(Beginning of PROVIDED ENTRIES)

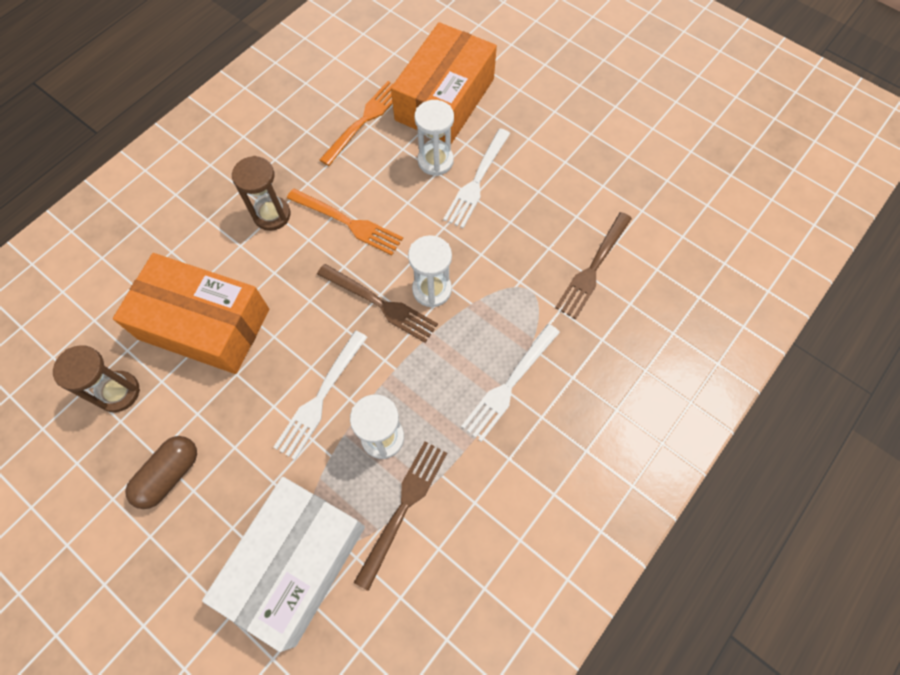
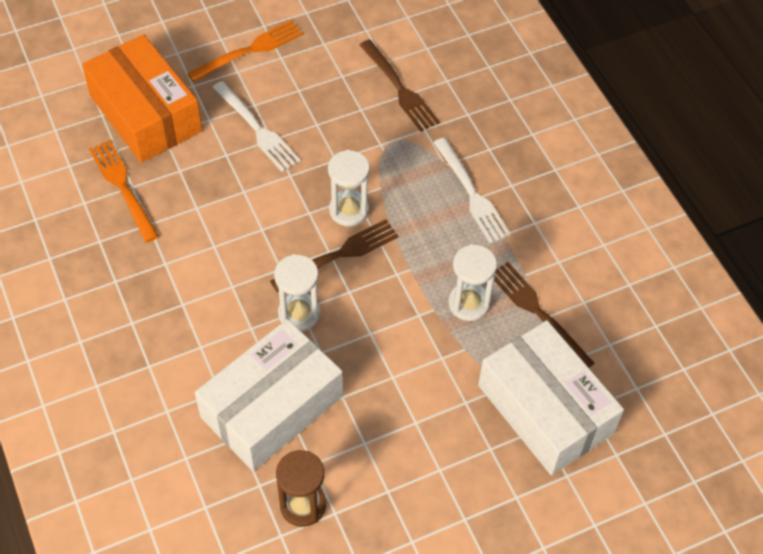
camera: 65 degrees left, 10 degrees down
(169, 475) = (414, 485): brown capsule -> none
(204, 324) = (272, 407): orange box -> white box
(272, 215) = (183, 306): brown hourglass -> none
(320, 398) = (405, 337): white fork -> none
(348, 223) = (235, 246): orange fork -> orange fork (250, 50)
(435, 161) = (212, 150): white hourglass -> white hourglass (299, 313)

(End of PROVIDED ENTRIES)

Search the data for "(320, 398) = (405, 337): white fork -> none". Beginning with that line, set down every line through the last exactly.

## COMPLETED EXERCISE:
(320, 398) = (405, 337): white fork -> none
(348, 223) = (235, 246): orange fork -> orange fork (250, 50)
(435, 161) = (212, 150): white hourglass -> white hourglass (299, 313)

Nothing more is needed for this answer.